◆ **WHAT IS EXPECTED**
Images embedded in the records are excluded; print everything else exactly as given.

───

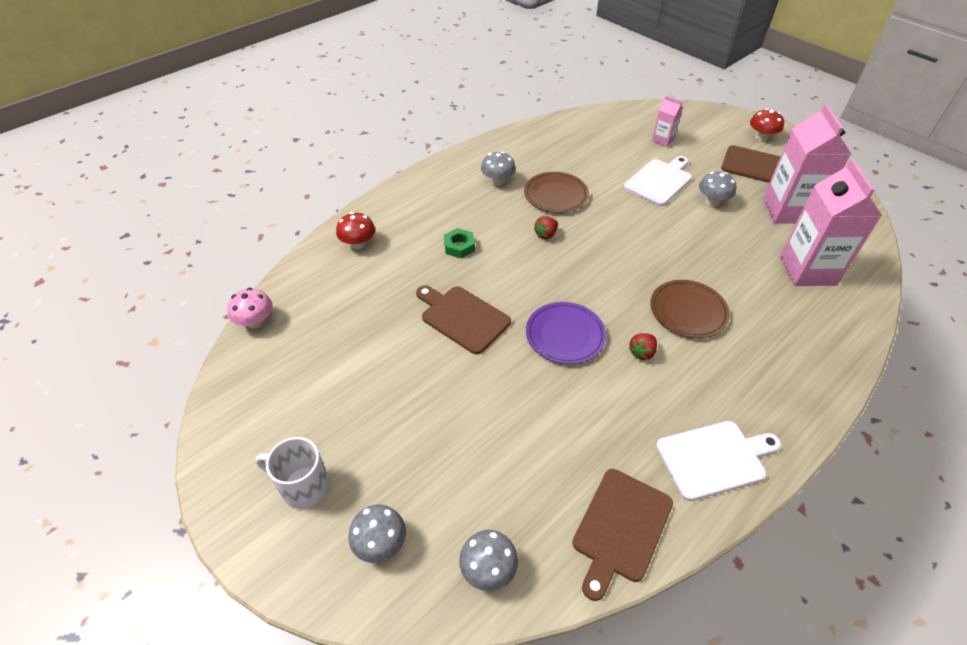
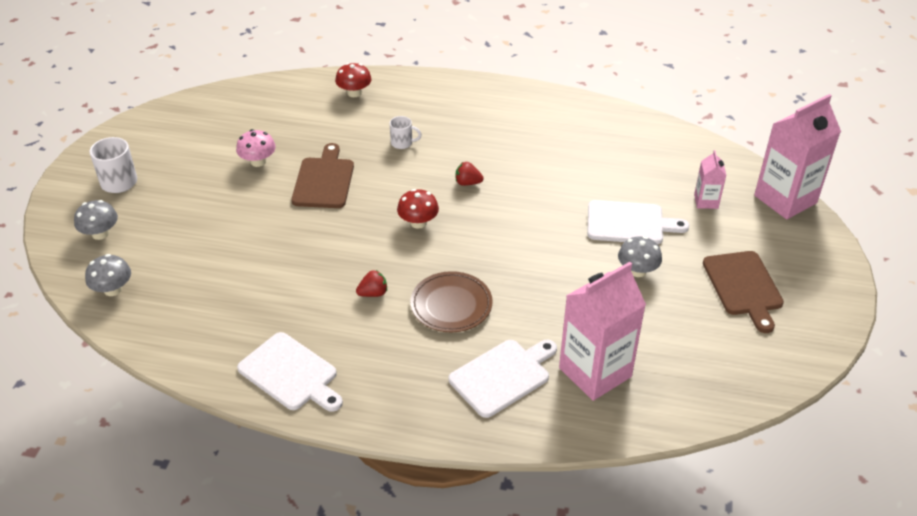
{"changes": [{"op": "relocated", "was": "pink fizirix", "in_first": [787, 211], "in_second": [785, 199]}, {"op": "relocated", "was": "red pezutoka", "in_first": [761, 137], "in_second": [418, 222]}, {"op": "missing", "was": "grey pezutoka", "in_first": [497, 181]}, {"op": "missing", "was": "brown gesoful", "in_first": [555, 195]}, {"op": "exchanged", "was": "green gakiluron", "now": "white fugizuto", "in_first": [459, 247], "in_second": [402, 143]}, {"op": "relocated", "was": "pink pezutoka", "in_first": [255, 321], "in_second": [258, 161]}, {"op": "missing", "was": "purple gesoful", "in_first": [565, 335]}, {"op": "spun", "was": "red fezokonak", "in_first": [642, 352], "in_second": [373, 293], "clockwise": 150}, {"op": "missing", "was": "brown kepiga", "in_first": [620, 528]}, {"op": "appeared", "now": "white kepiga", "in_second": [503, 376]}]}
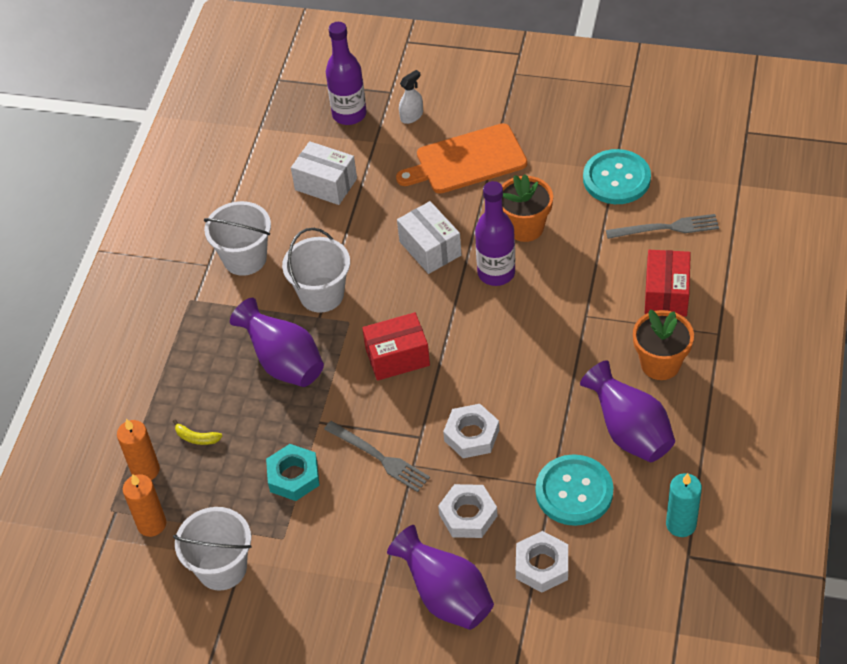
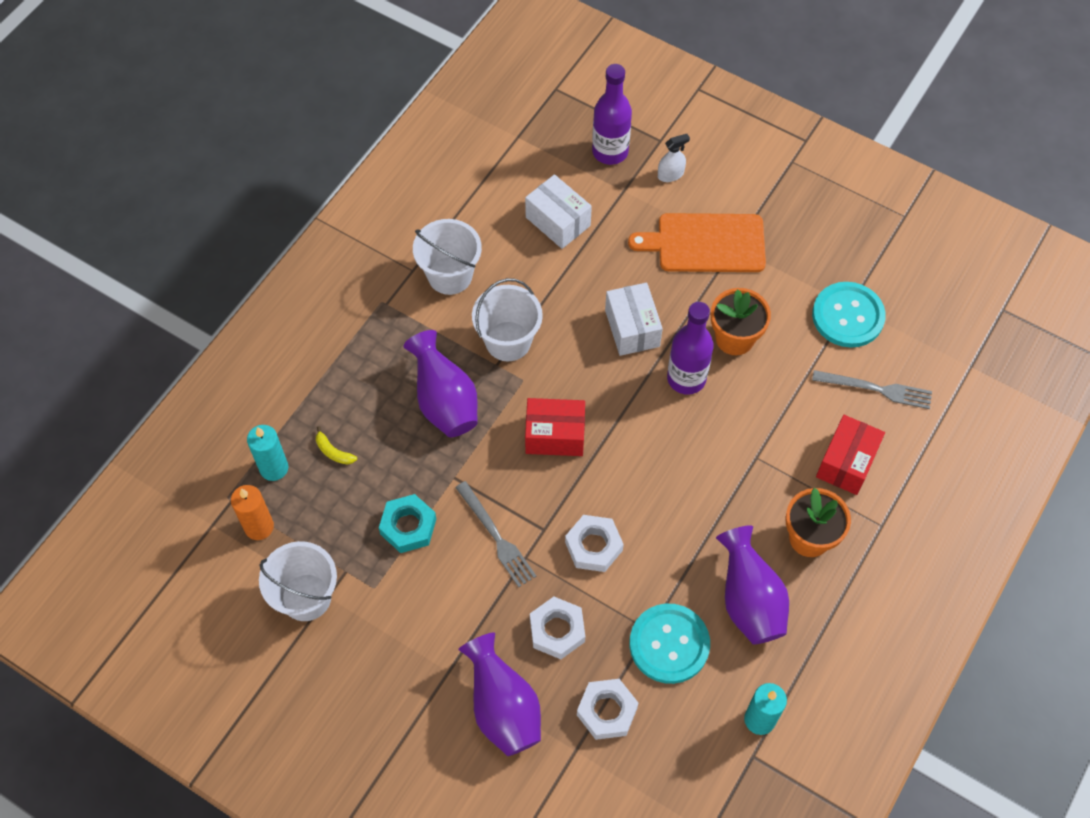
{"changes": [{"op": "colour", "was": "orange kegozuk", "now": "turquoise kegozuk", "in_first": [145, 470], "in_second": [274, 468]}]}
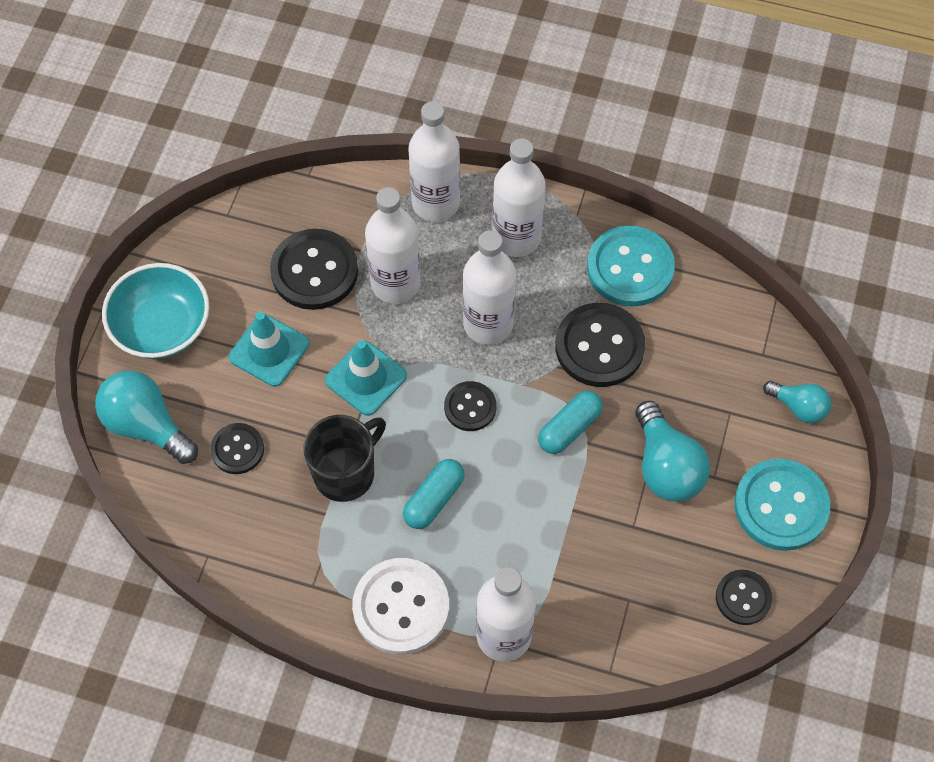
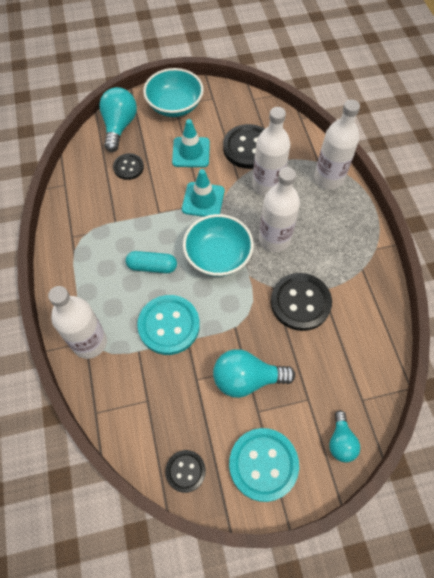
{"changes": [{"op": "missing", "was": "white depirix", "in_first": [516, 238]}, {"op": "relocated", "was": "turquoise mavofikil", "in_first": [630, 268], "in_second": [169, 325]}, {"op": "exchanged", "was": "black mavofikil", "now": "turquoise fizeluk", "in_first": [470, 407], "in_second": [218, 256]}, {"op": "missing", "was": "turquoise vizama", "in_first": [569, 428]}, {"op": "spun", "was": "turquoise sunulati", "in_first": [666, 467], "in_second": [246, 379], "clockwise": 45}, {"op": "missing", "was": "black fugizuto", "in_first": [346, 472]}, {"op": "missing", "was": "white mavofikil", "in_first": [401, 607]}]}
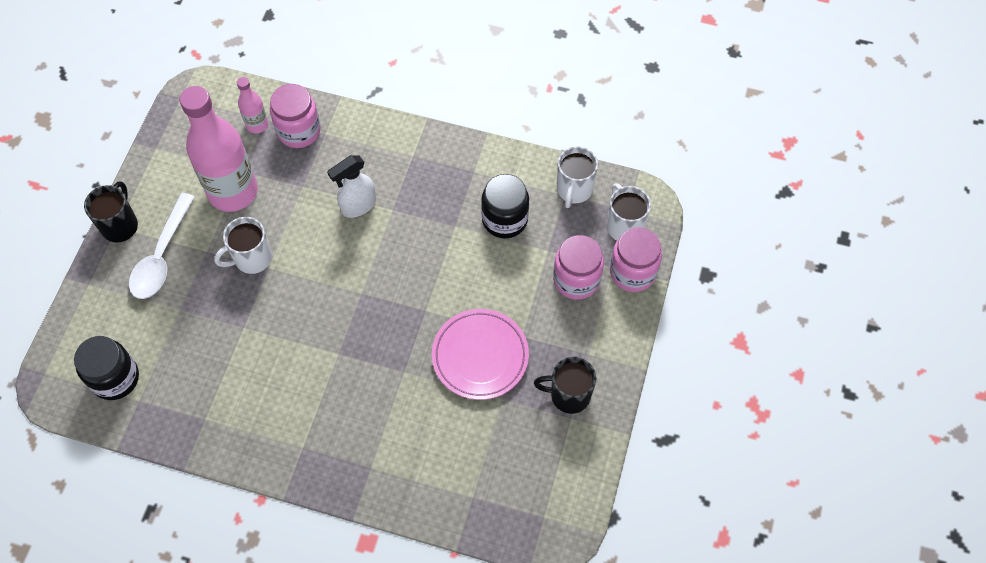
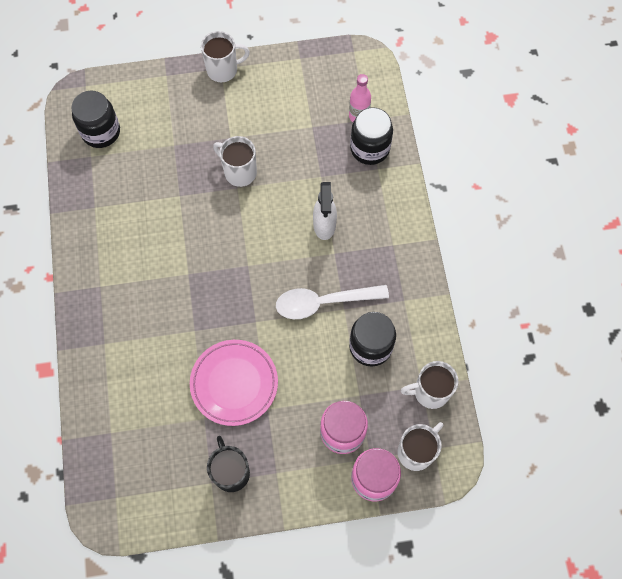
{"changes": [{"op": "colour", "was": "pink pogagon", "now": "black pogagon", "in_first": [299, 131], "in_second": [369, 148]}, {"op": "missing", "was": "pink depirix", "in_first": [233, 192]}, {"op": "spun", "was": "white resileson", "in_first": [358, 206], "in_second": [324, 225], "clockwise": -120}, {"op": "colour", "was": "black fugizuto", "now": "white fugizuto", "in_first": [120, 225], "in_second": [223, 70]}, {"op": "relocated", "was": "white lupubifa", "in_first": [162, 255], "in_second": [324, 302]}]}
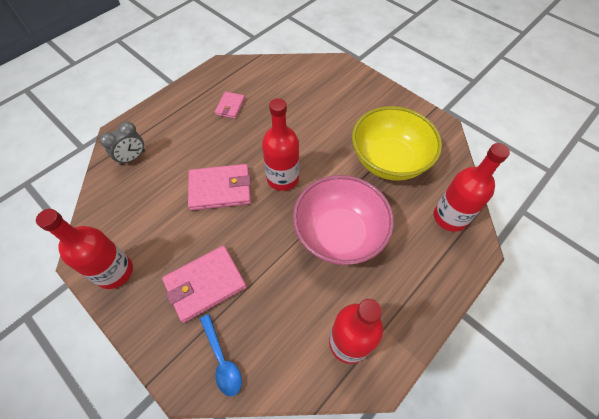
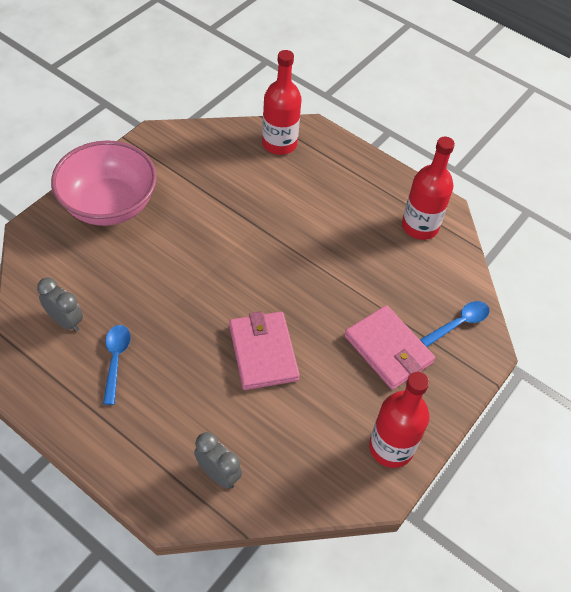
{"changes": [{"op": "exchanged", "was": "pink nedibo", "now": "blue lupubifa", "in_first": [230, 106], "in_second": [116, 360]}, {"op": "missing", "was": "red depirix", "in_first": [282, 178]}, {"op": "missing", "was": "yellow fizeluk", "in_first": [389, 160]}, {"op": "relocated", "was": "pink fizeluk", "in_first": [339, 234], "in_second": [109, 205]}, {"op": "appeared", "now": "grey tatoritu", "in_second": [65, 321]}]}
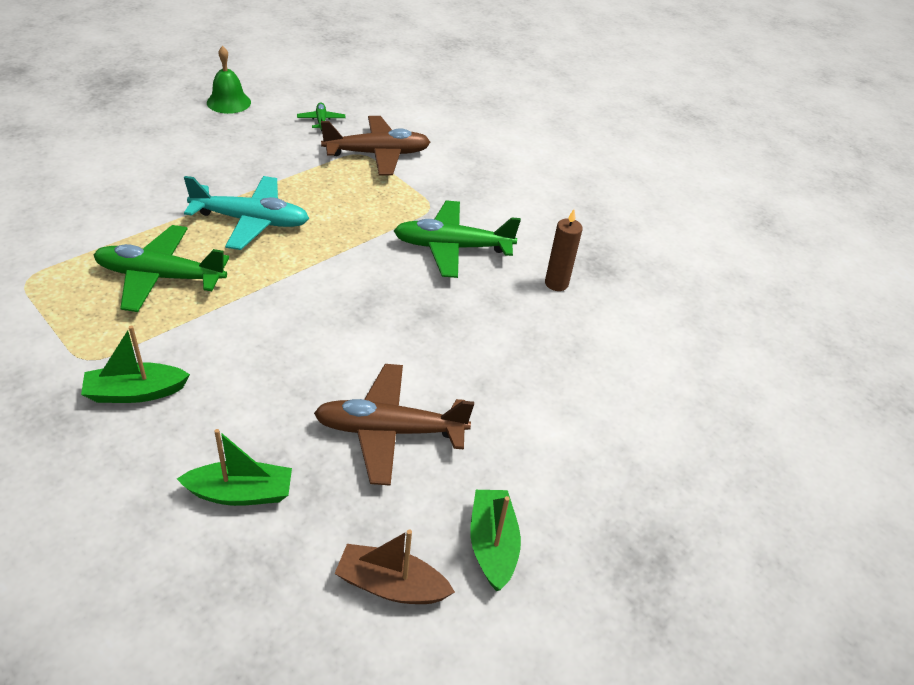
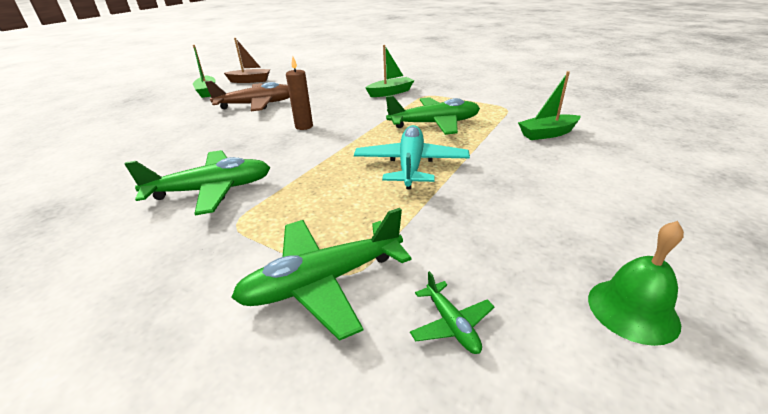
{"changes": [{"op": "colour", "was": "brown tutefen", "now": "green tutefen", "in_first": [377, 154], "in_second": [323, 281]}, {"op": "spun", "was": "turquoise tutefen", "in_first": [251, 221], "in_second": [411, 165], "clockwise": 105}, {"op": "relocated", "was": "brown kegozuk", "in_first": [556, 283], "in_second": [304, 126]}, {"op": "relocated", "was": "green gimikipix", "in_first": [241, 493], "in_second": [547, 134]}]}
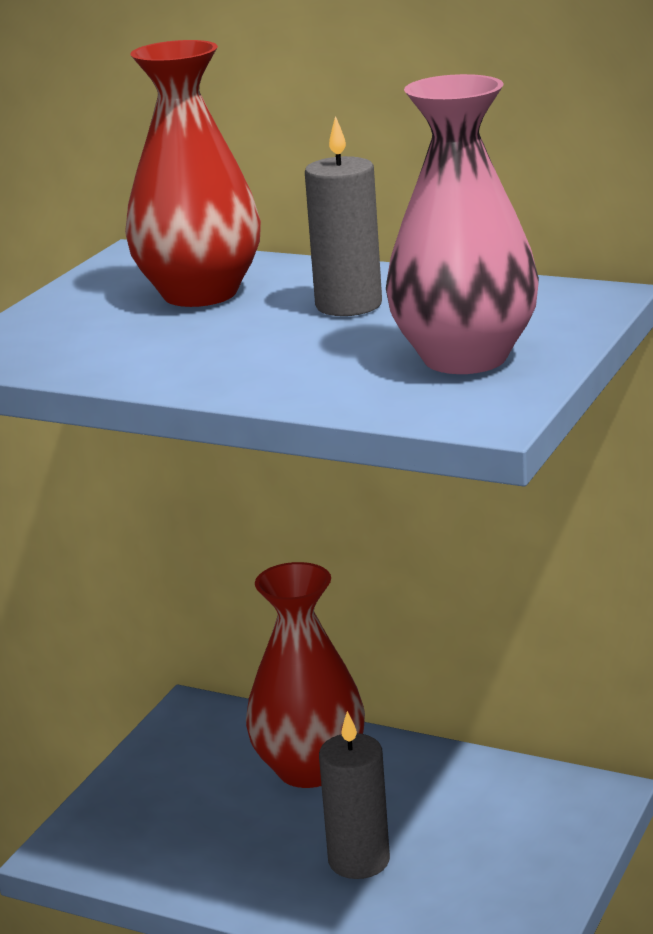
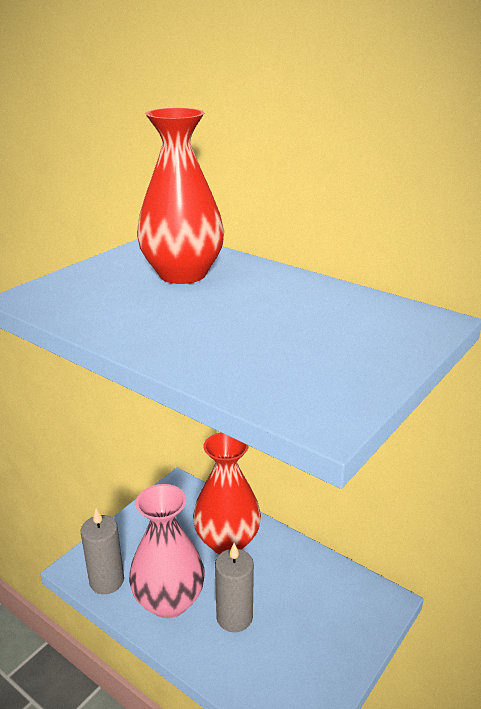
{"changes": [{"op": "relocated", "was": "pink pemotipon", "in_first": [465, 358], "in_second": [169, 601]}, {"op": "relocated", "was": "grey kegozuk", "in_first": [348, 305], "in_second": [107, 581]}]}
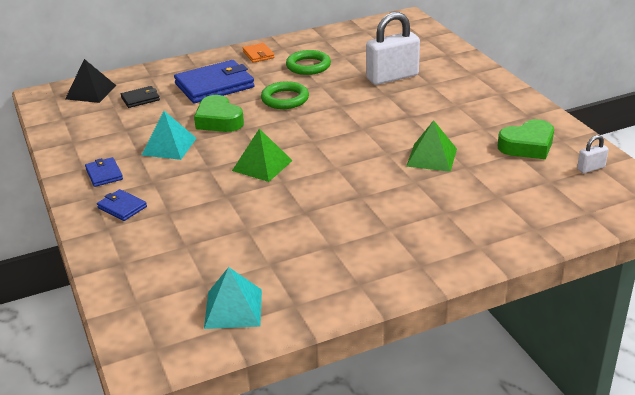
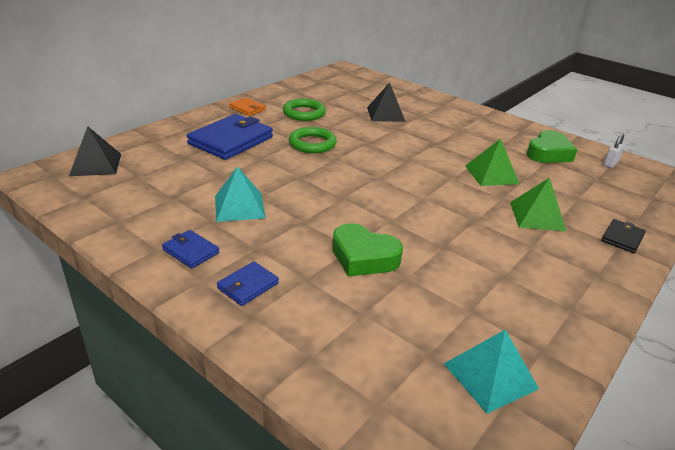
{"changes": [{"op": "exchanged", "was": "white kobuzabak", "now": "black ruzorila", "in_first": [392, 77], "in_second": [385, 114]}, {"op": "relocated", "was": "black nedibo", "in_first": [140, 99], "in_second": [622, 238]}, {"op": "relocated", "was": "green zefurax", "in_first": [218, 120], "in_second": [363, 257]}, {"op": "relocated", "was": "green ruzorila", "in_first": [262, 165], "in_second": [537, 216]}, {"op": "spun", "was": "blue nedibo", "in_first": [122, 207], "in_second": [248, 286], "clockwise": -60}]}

───

◆ **RESULT OF THE EXERCISE**
{"changes": [{"op": "relocated", "was": "pink fizirix", "in_first": [787, 211], "in_second": [785, 199]}, {"op": "relocated", "was": "red pezutoka", "in_first": [761, 137], "in_second": [418, 222]}, {"op": "missing", "was": "grey pezutoka", "in_first": [497, 181]}, {"op": "missing", "was": "brown gesoful", "in_first": [555, 195]}, {"op": "exchanged", "was": "green gakiluron", "now": "white fugizuto", "in_first": [459, 247], "in_second": [402, 143]}, {"op": "relocated", "was": "pink pezutoka", "in_first": [255, 321], "in_second": [258, 161]}, {"op": "missing", "was": "purple gesoful", "in_first": [565, 335]}, {"op": "spun", "was": "red fezokonak", "in_first": [642, 352], "in_second": [373, 293], "clockwise": 150}, {"op": "missing", "was": "brown kepiga", "in_first": [620, 528]}, {"op": "appeared", "now": "white kepiga", "in_second": [503, 376]}]}
{"changes": [{"op": "colour", "was": "orange kegozuk", "now": "turquoise kegozuk", "in_first": [145, 470], "in_second": [274, 468]}]}
{"changes": [{"op": "missing", "was": "white depirix", "in_first": [516, 238]}, {"op": "relocated", "was": "turquoise mavofikil", "in_first": [630, 268], "in_second": [169, 325]}, {"op": "exchanged", "was": "black mavofikil", "now": "turquoise fizeluk", "in_first": [470, 407], "in_second": [218, 256]}, {"op": "missing", "was": "turquoise vizama", "in_first": [569, 428]}, {"op": "spun", "was": "turquoise sunulati", "in_first": [666, 467], "in_second": [246, 379], "clockwise": 45}, {"op": "missing", "was": "black fugizuto", "in_first": [346, 472]}, {"op": "missing", "was": "white mavofikil", "in_first": [401, 607]}]}
{"changes": [{"op": "colour", "was": "pink pogagon", "now": "black pogagon", "in_first": [299, 131], "in_second": [369, 148]}, {"op": "missing", "was": "pink depirix", "in_first": [233, 192]}, {"op": "spun", "was": "white resileson", "in_first": [358, 206], "in_second": [324, 225], "clockwise": -120}, {"op": "colour", "was": "black fugizuto", "now": "white fugizuto", "in_first": [120, 225], "in_second": [223, 70]}, {"op": "relocated", "was": "white lupubifa", "in_first": [162, 255], "in_second": [324, 302]}]}
{"changes": [{"op": "exchanged", "was": "pink nedibo", "now": "blue lupubifa", "in_first": [230, 106], "in_second": [116, 360]}, {"op": "missing", "was": "red depirix", "in_first": [282, 178]}, {"op": "missing", "was": "yellow fizeluk", "in_first": [389, 160]}, {"op": "relocated", "was": "pink fizeluk", "in_first": [339, 234], "in_second": [109, 205]}, {"op": "appeared", "now": "grey tatoritu", "in_second": [65, 321]}]}
{"changes": [{"op": "colour", "was": "brown tutefen", "now": "green tutefen", "in_first": [377, 154], "in_second": [323, 281]}, {"op": "spun", "was": "turquoise tutefen", "in_first": [251, 221], "in_second": [411, 165], "clockwise": 105}, {"op": "relocated", "was": "brown kegozuk", "in_first": [556, 283], "in_second": [304, 126]}, {"op": "relocated", "was": "green gimikipix", "in_first": [241, 493], "in_second": [547, 134]}]}
{"changes": [{"op": "relocated", "was": "pink pemotipon", "in_first": [465, 358], "in_second": [169, 601]}, {"op": "relocated", "was": "grey kegozuk", "in_first": [348, 305], "in_second": [107, 581]}]}
{"changes": [{"op": "exchanged", "was": "white kobuzabak", "now": "black ruzorila", "in_first": [392, 77], "in_second": [385, 114]}, {"op": "relocated", "was": "black nedibo", "in_first": [140, 99], "in_second": [622, 238]}, {"op": "relocated", "was": "green zefurax", "in_first": [218, 120], "in_second": [363, 257]}, {"op": "relocated", "was": "green ruzorila", "in_first": [262, 165], "in_second": [537, 216]}, {"op": "spun", "was": "blue nedibo", "in_first": [122, 207], "in_second": [248, 286], "clockwise": -60}]}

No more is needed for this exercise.